BEGIN Data for analysis

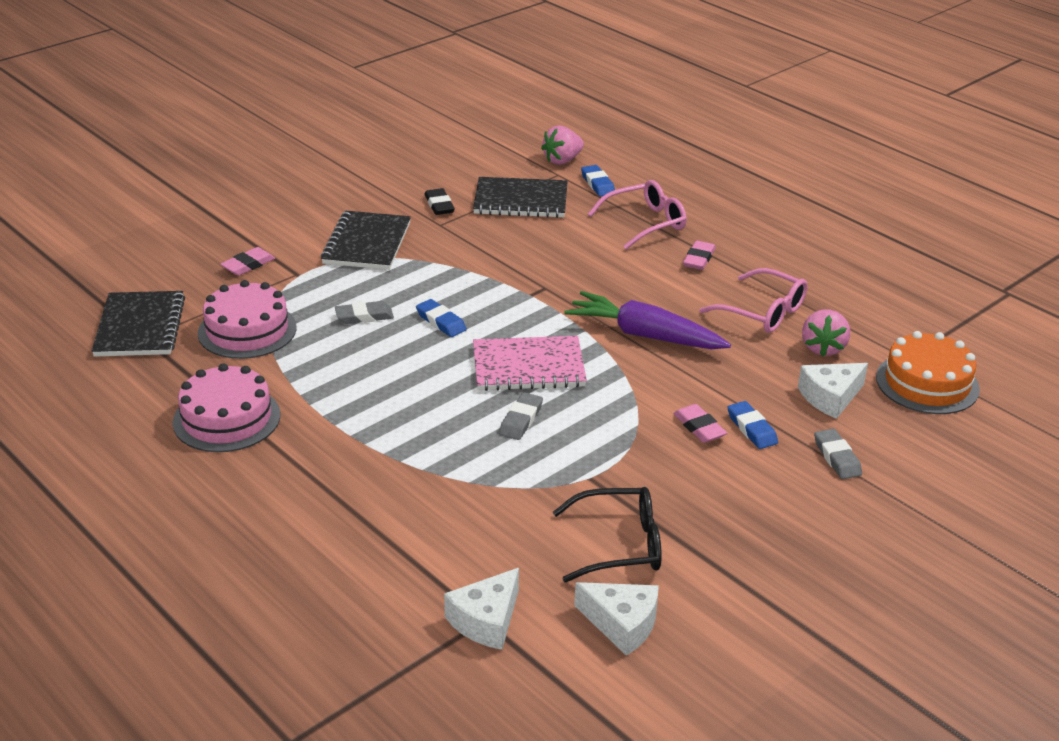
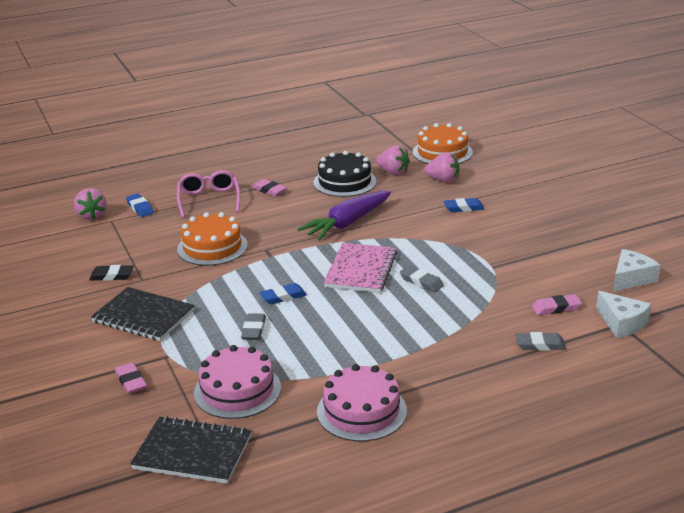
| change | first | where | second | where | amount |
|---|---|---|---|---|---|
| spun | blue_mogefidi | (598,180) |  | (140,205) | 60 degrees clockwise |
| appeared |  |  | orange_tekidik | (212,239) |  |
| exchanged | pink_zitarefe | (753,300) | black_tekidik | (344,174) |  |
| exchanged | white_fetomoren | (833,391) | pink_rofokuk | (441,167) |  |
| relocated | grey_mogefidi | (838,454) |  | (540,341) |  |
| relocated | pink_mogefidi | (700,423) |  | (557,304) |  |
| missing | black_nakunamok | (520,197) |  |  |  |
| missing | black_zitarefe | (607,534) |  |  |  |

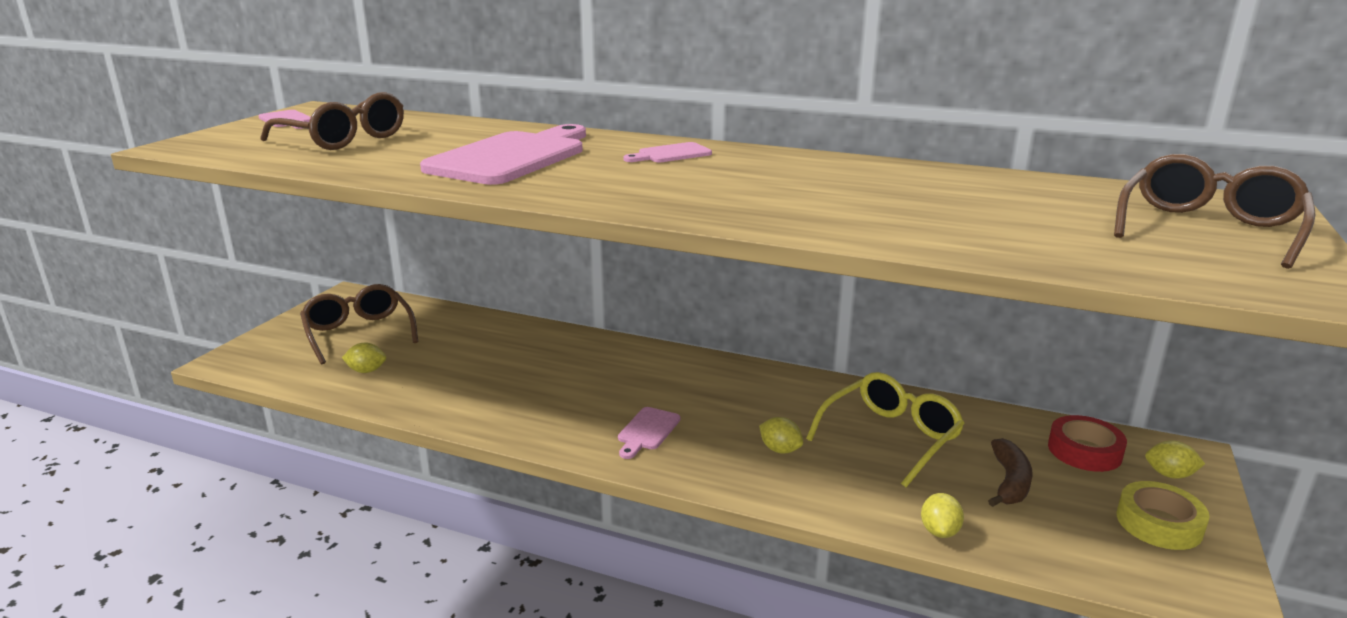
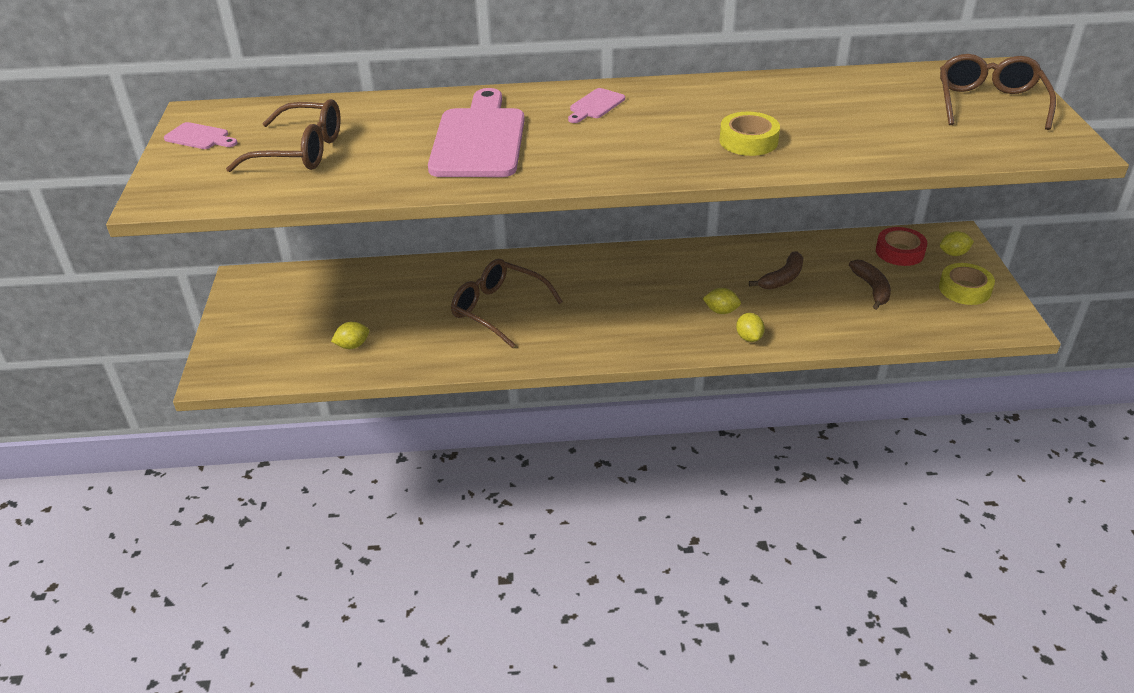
| change | first | where | second | where | amount |
|---|---|---|---|---|---|
| relocated | brown_zitarefe | (359,324) |  | (507,303) |  |
| appeared |  |  | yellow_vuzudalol | (749,134) |  |
| relocated | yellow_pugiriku | (942,515) |  | (750,327) |  |
| exchanged | yellow_zitarefe | (885,429) | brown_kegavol | (776,270) |  |
| missing | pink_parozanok | (649,433) |  |  |  |

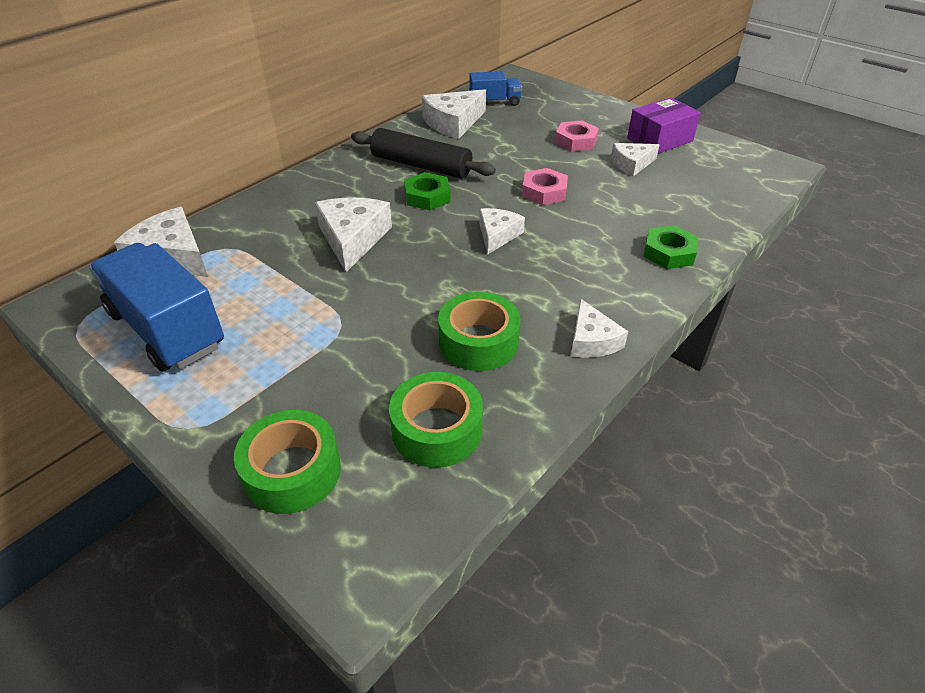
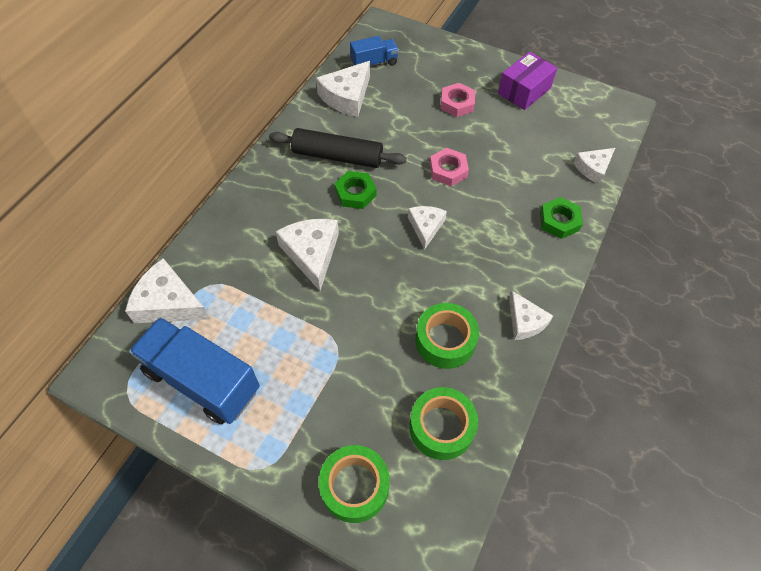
| change | first | where | second | where | amount |
|---|---|---|---|---|---|
| relocated | white_fetomoren | (635,159) |  | (594,166) |  |

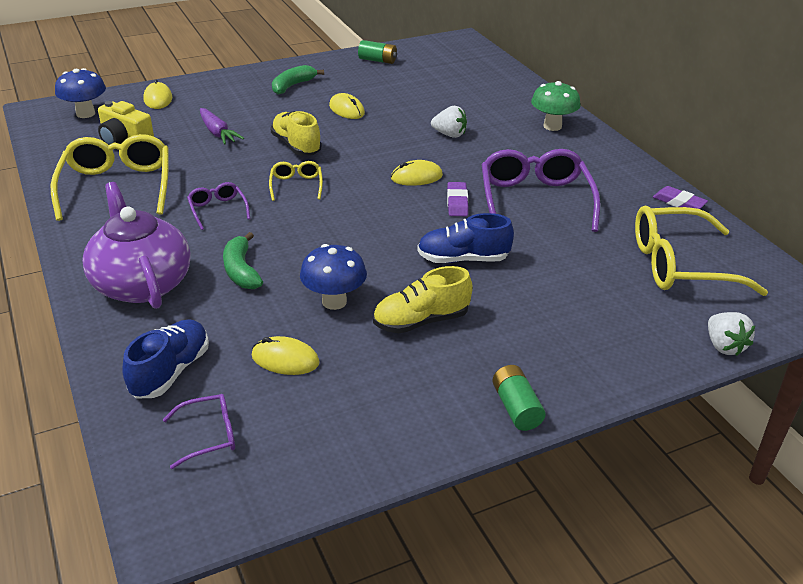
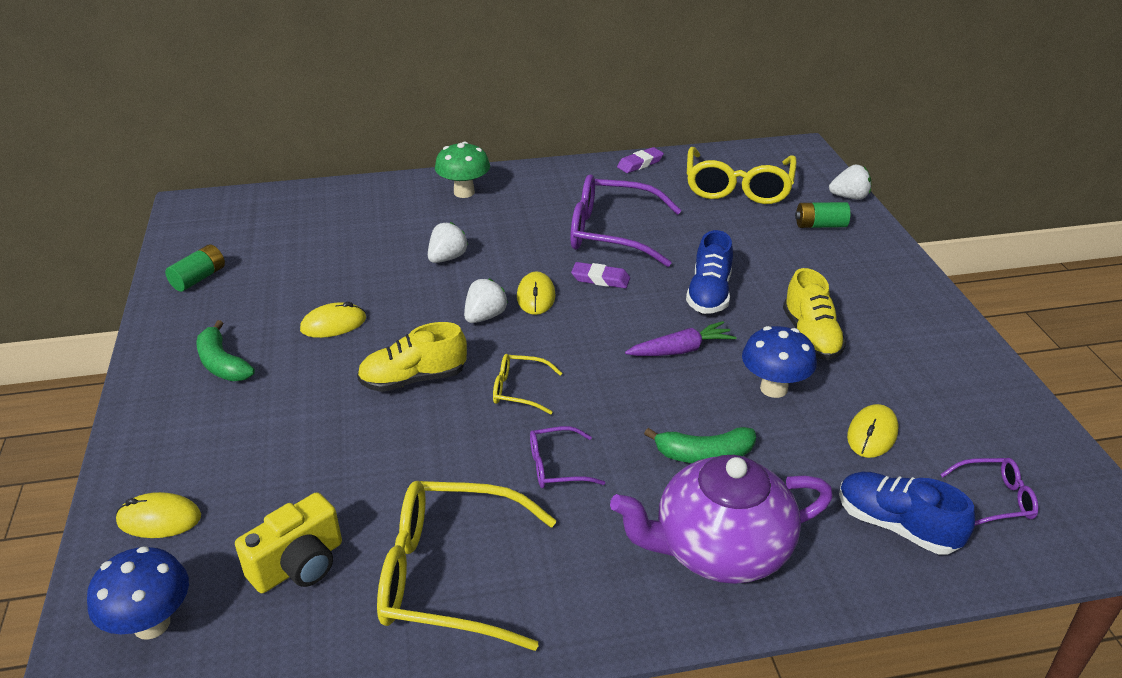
| change | first | where | second | where | amount |
|---|---|---|---|---|---|
| appeared |  |  | white_rofokuk | (486,301) |  |
| relocated | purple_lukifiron | (222,126) |  | (681,338) |  |
| relocated | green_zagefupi | (519,398) |  | (823,215) |  |
| spun | purple_zitarefe | (199,431) |  | (989,492) | 90 degrees clockwise |

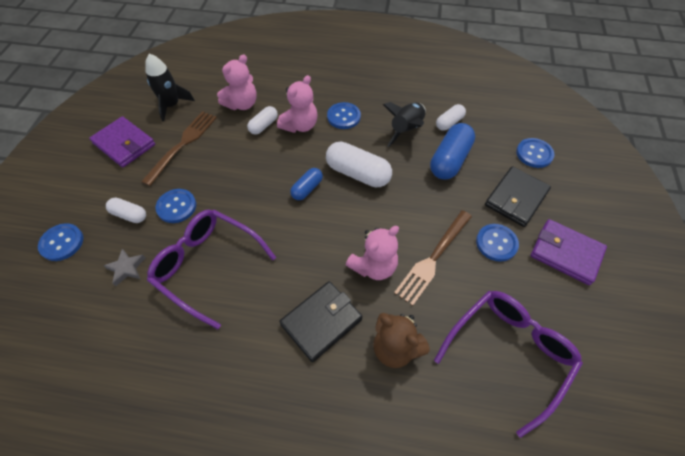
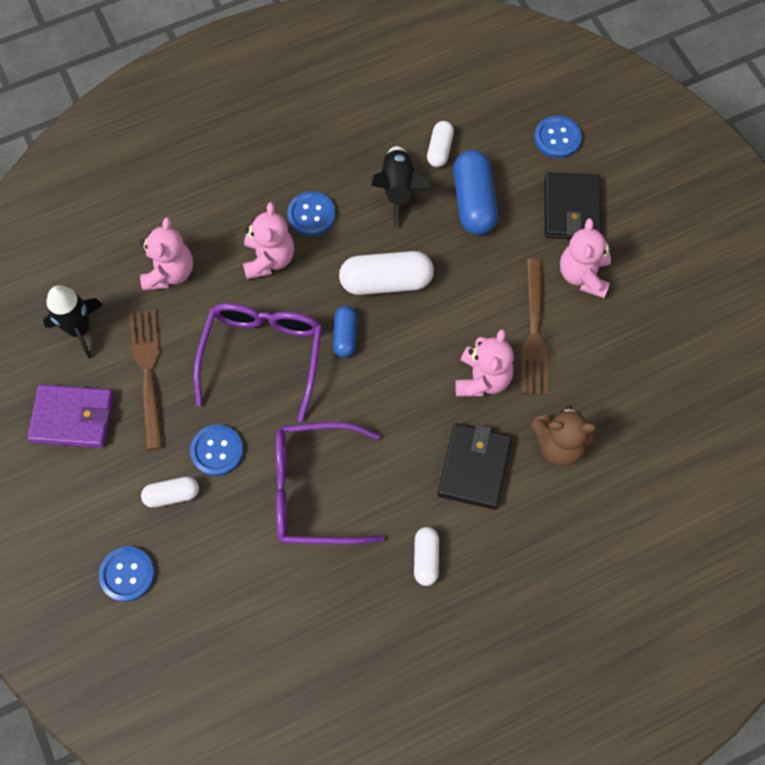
| change | first | where | second | where | amount |
|---|---|---|---|---|---|
| relocated | purple_zitarefe | (508,364) |  | (257,362) |  |
| relocated | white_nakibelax | (262,120) |  | (426,556) |  |
| exchanged | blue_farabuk | (497,243) | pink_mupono | (586,258) |  |
| missing | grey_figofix | (124,267) |  |  |  |
| missing | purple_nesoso | (569,252) |  |  |  |

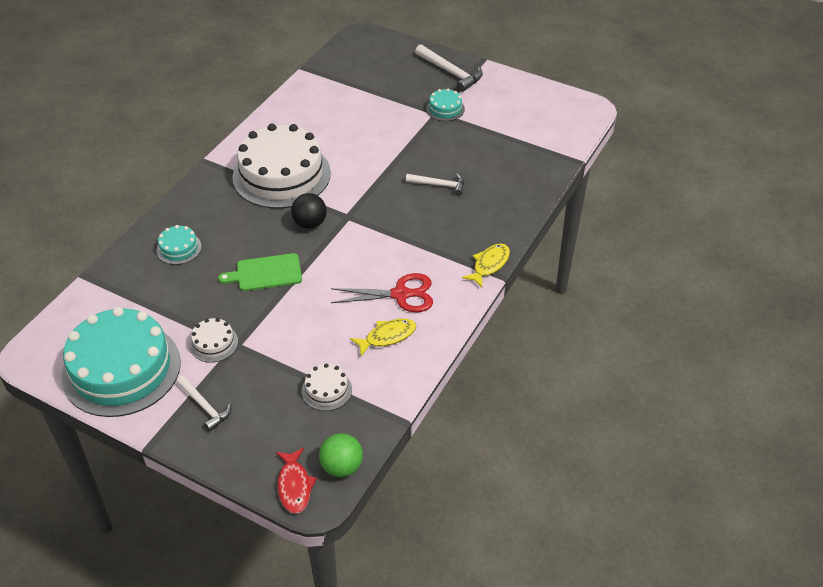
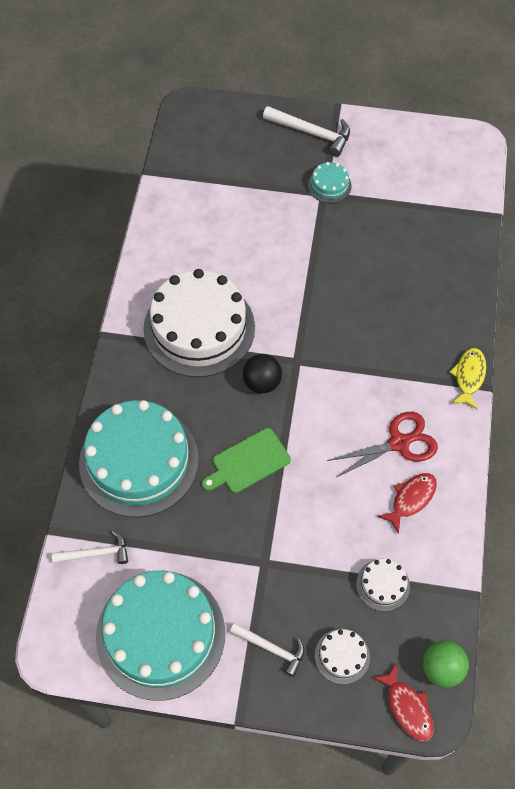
| change | first | where | second | where | amount |
|---|---|---|---|---|---|
| relocated | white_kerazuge | (435,185) |  | (90,547) |  |
| size | turquoise_tekidik | (179,245) |  | (139,458) | x2.36 |
| relocated | white_tekidik | (213,340) |  | (342,657) |  |
| colour | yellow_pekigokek | (383,337) | red_pekigokek | (407,503) |  |

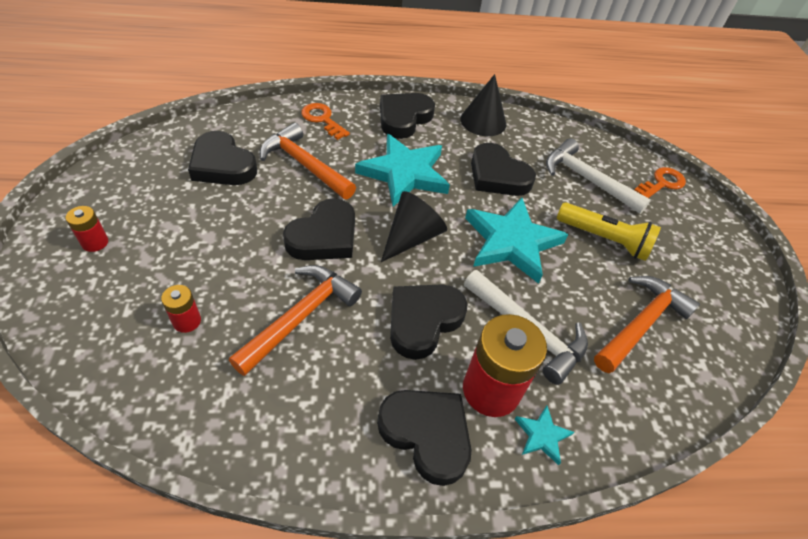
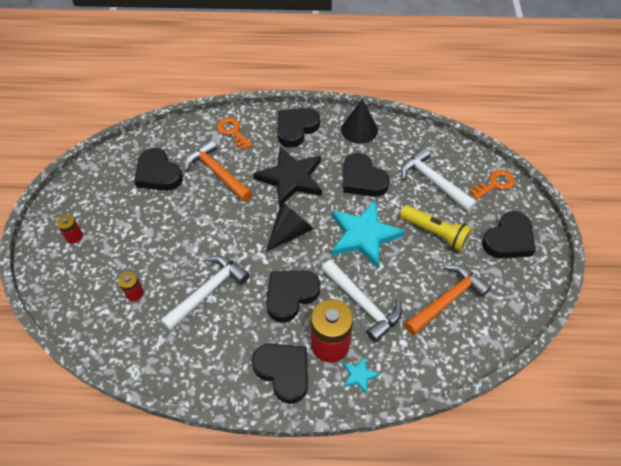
| change | first | where | second | where | amount |
|---|---|---|---|---|---|
| colour | orange_kerazuge | (295,320) | white_kerazuge | (205,293) |  |
| colour | turquoise_figofix | (402,170) | black_figofix | (287,177) |  |
| relocated | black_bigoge | (319,229) |  | (509,234) |  |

END Data for analysis

→ **Your instructions**
Repeat, word for word, the lines above between the line holding "60 degrees clockwise |" and the line holding "missing | black_nakunamok", inclusive; omit everything else.

→ **Problem solution**
| spun | blue_mogefidi | (598,180) |  | (140,205) | 60 degrees clockwise |
| appeared |  |  | orange_tekidik | (212,239) |  |
| exchanged | pink_zitarefe | (753,300) | black_tekidik | (344,174) |  |
| exchanged | white_fetomoren | (833,391) | pink_rofokuk | (441,167) |  |
| relocated | grey_mogefidi | (838,454) |  | (540,341) |  |
| relocated | pink_mogefidi | (700,423) |  | (557,304) |  |
| missing | black_nakunamok | (520,197) |  |  |  |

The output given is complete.